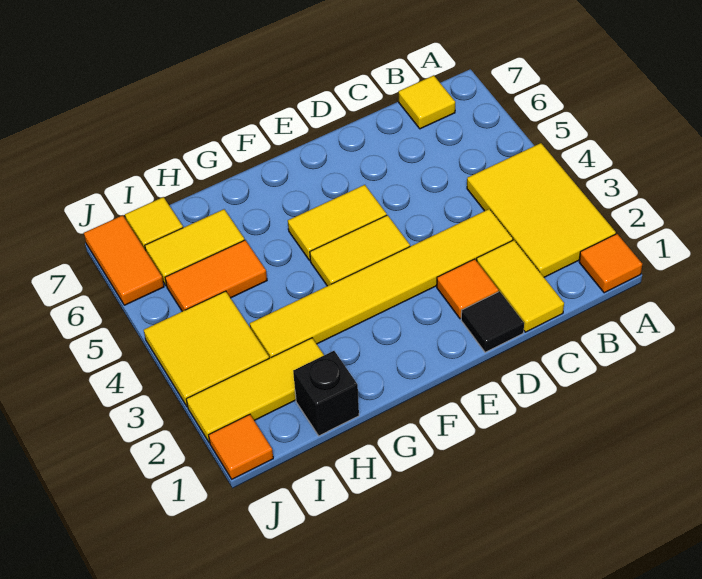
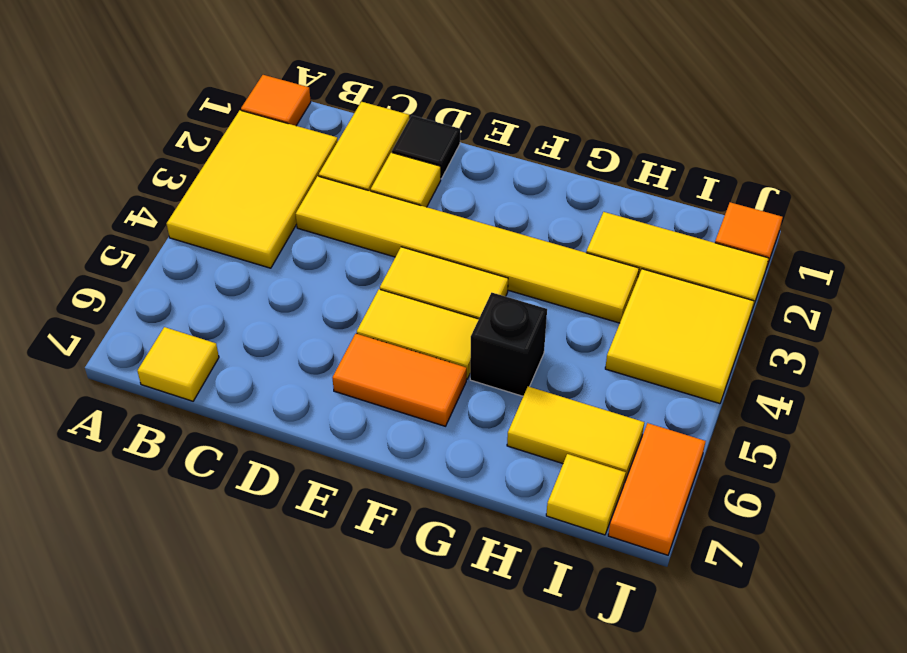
orange tile D2 level 1 -> yellow tile D2 level 1
black brick H1 level 1 -> black brick G5 level 1
orange tile H5:I5 level 1 -> orange tile E6:F6 level 1

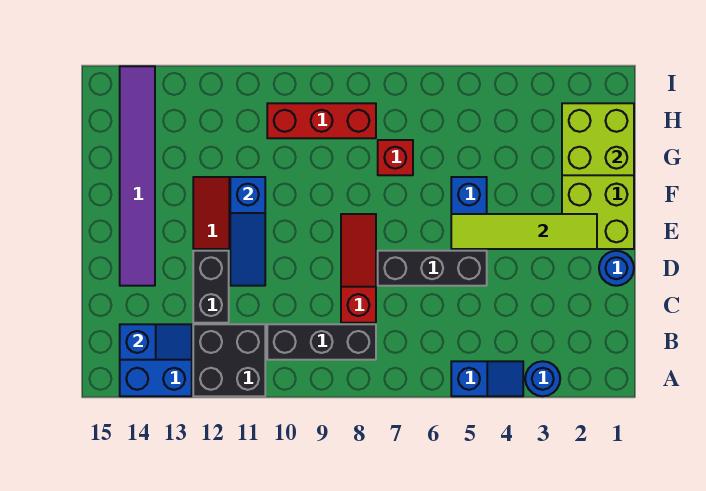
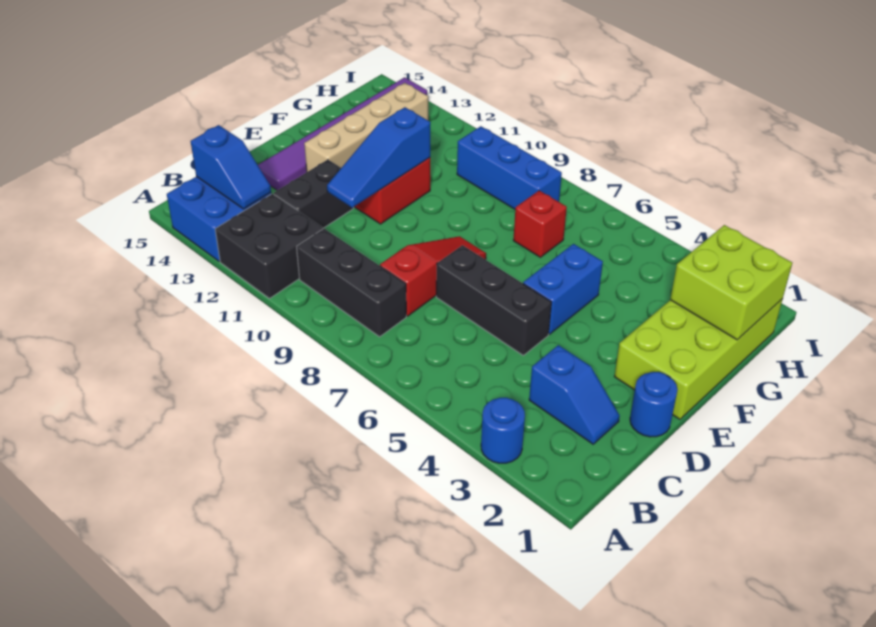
blue slope A4:A5 level 1 top 5 -> blue slope C2:C3 level 1 top 3
lime tile E2:E5 level 2 -> none
none -> tan brick E13:H13 level 1
red brick H8:H10 level 1 -> blue brick H8:H10 level 1

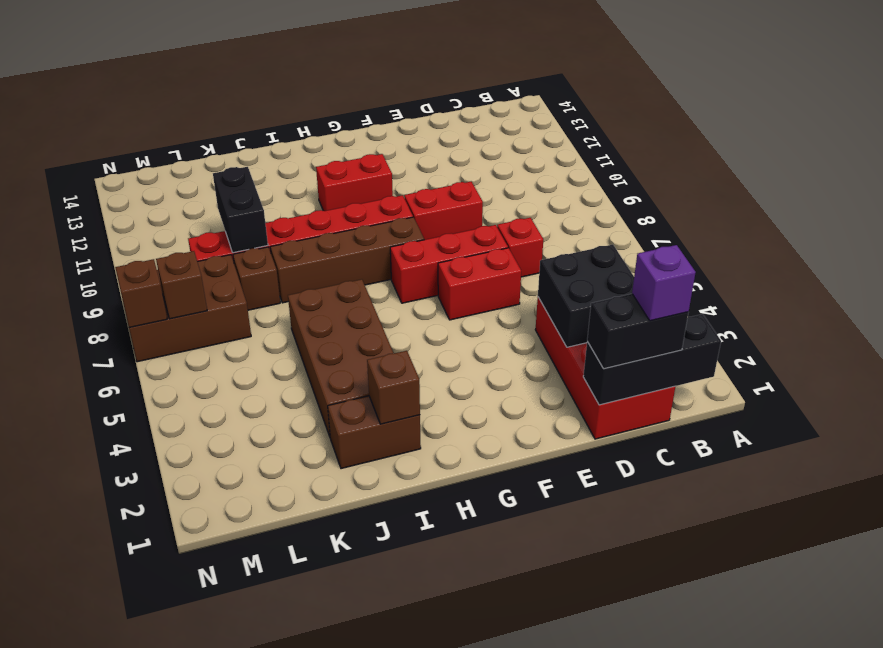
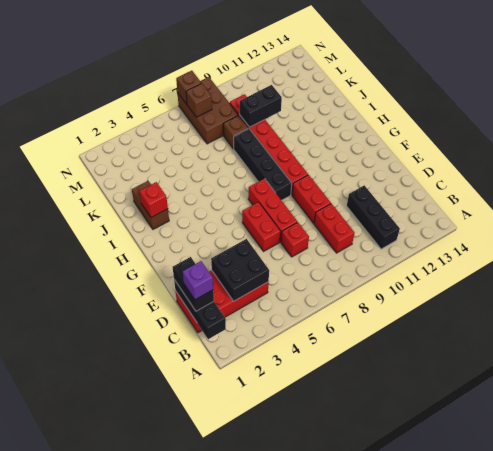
none -> black brick B11:D11 level 1
brown brick G8:J8 level 1 -> black brick G8:J8 level 1
red brick G11:H11 level 1 -> red brick C9:D9 level 1
brown brick I2 level 2 -> red brick I2 level 2
brown brick I3:J6 level 1 -> none

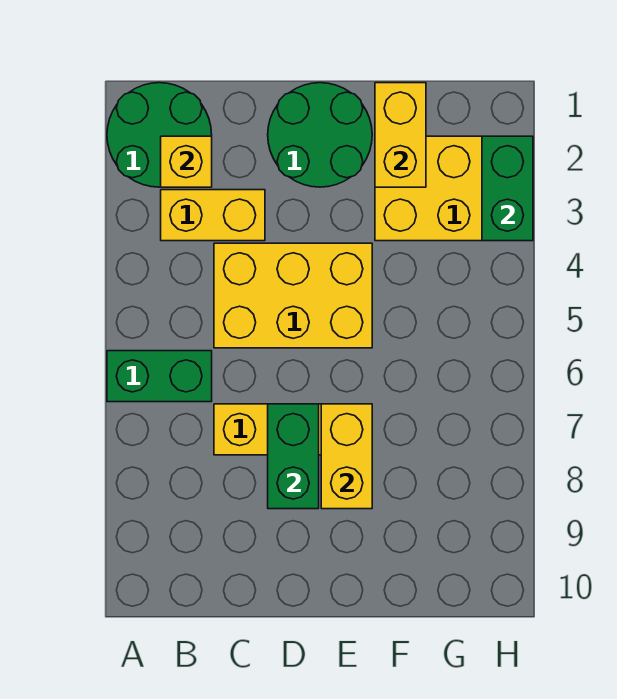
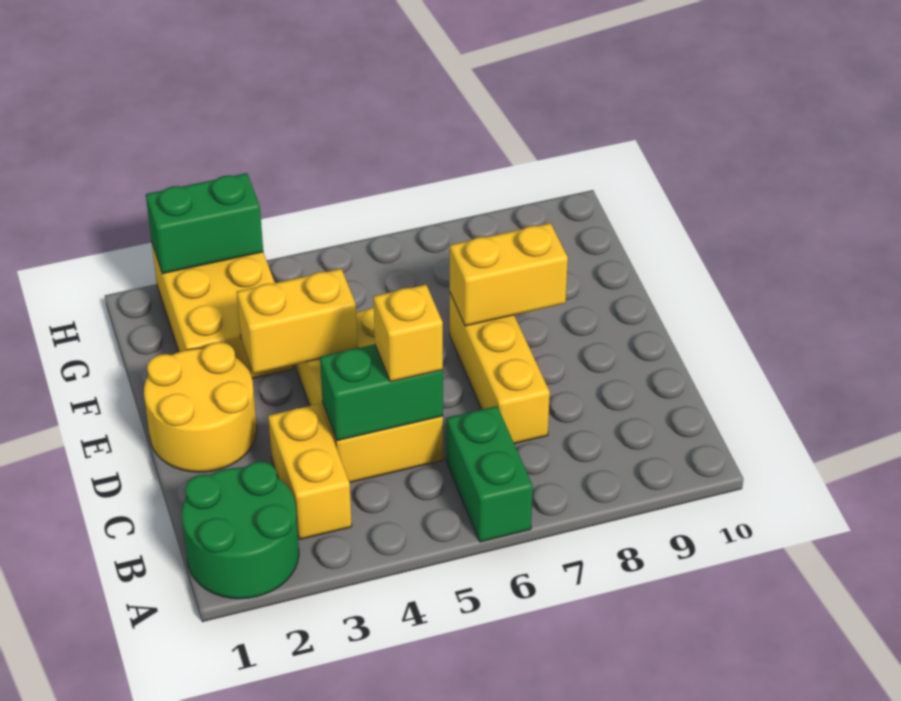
yellow brick B2 level 2 -> yellow brick C5 level 3
green round brick D1:E2 level 1 -> yellow round brick D1:E2 level 1
green brick D7:D8 level 2 -> green brick C4:C5 level 2
yellow brick F1:F2 level 2 -> yellow brick E3:E4 level 2

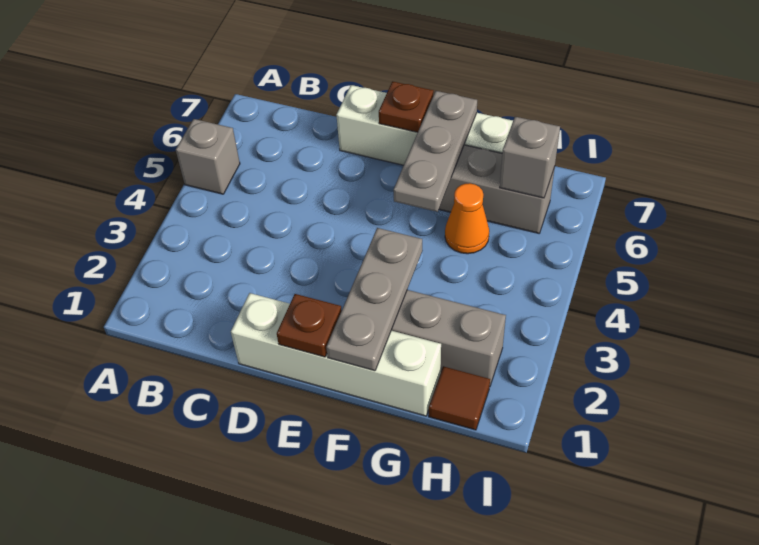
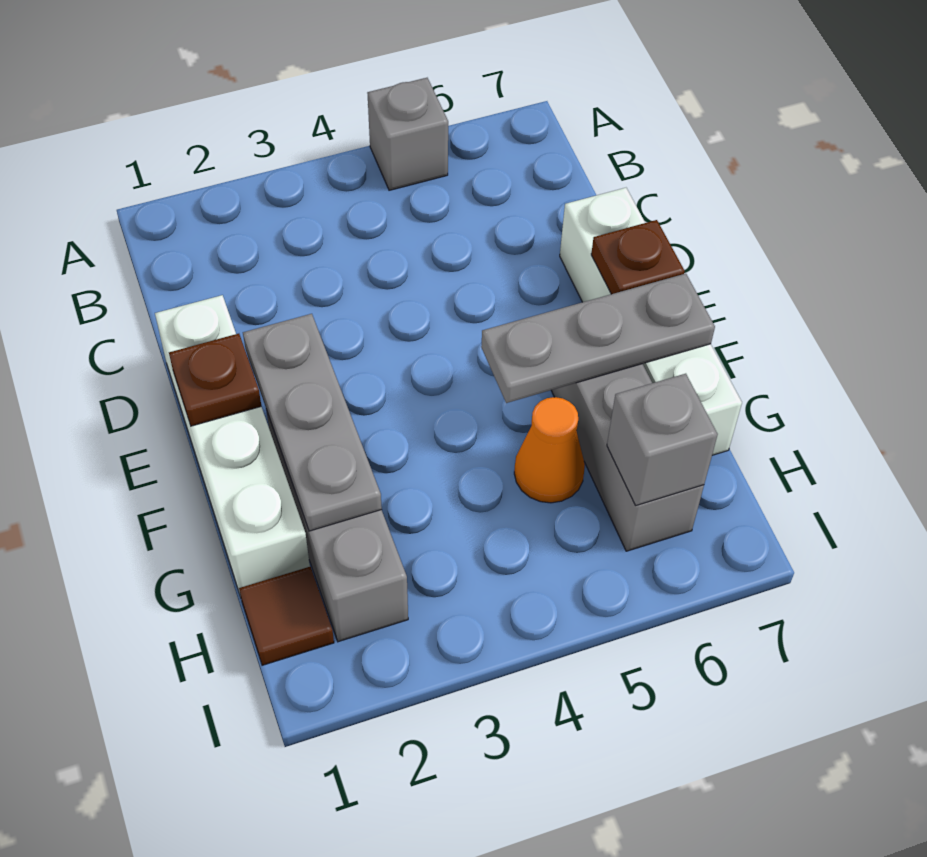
grey plate F1:F3 level 2 -> grey plate E2:G2 level 2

***

_TASK REQUIREMENTS_. Starting with the line that holds "blue slope A4:A5", print each line through the last one of the data exactly as written, but do not include the pictures.

_RESULT OF THE TASK_.
blue slope A4:A5 level 1 top 5 -> blue slope C2:C3 level 1 top 3
lime tile E2:E5 level 2 -> none
none -> tan brick E13:H13 level 1
red brick H8:H10 level 1 -> blue brick H8:H10 level 1

none -> black brick B11:D11 level 1
brown brick G8:J8 level 1 -> black brick G8:J8 level 1
red brick G11:H11 level 1 -> red brick C9:D9 level 1
brown brick I2 level 2 -> red brick I2 level 2
brown brick I3:J6 level 1 -> none

yellow brick B2 level 2 -> yellow brick C5 level 3
green round brick D1:E2 level 1 -> yellow round brick D1:E2 level 1
green brick D7:D8 level 2 -> green brick C4:C5 level 2
yellow brick F1:F2 level 2 -> yellow brick E3:E4 level 2

grey plate F1:F3 level 2 -> grey plate E2:G2 level 2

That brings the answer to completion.